__Work task__
Please retype the entries below exactly as they are written.
═══ Records to use
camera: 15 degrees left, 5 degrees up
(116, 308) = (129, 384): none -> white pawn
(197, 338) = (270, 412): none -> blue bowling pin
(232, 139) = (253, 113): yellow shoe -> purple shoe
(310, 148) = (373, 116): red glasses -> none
══════
__Finished task__
camera: 15 degrees left, 5 degrees up
(116, 308) = (129, 384): none -> white pawn
(197, 338) = (270, 412): none -> blue bowling pin
(232, 139) = (253, 113): yellow shoe -> purple shoe
(310, 148) = (373, 116): red glasses -> none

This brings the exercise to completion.